● Task prompt: Below are records; how many of their lines hold the string "camera"? Reply with nothing but the number.

● Data for processing:

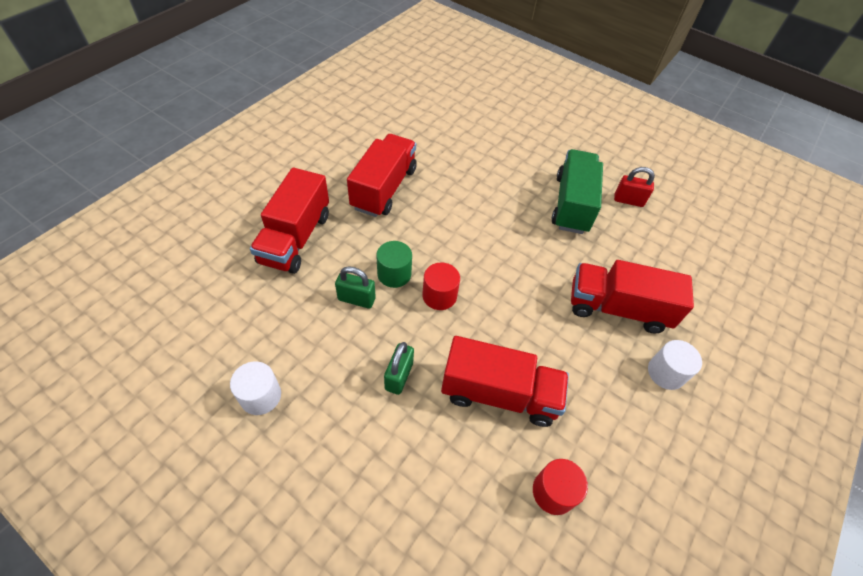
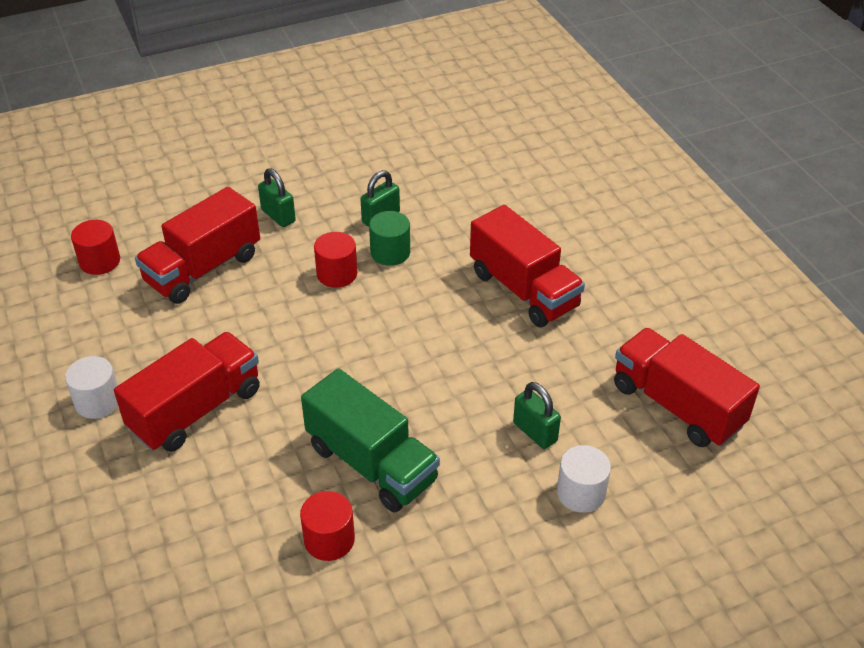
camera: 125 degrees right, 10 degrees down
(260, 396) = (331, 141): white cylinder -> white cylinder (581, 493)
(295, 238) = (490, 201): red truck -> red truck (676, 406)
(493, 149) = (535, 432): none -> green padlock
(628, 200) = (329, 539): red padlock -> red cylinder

* * *

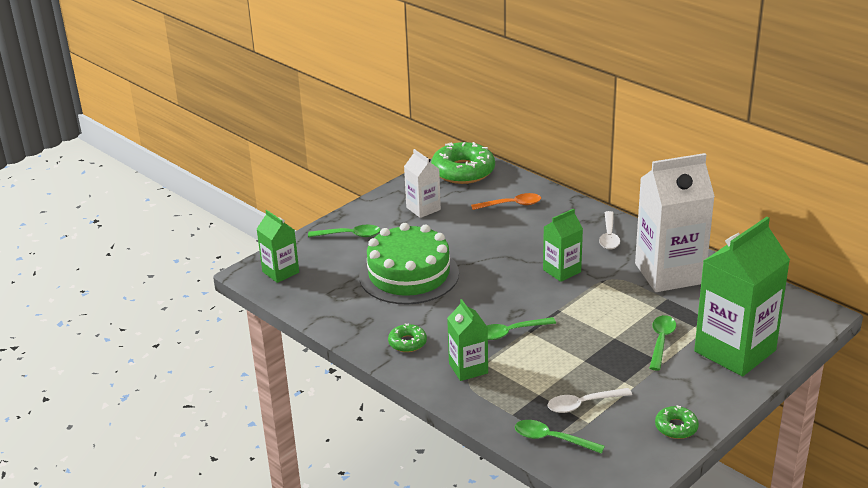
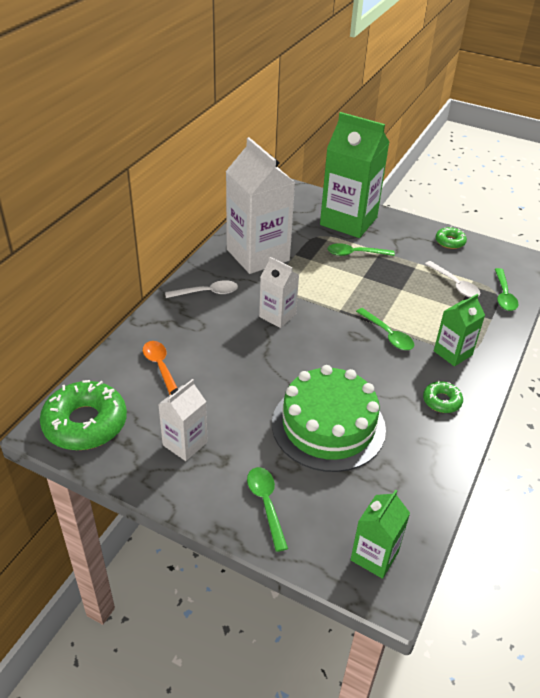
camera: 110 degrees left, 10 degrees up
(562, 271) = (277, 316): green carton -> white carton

● Exercise result: 2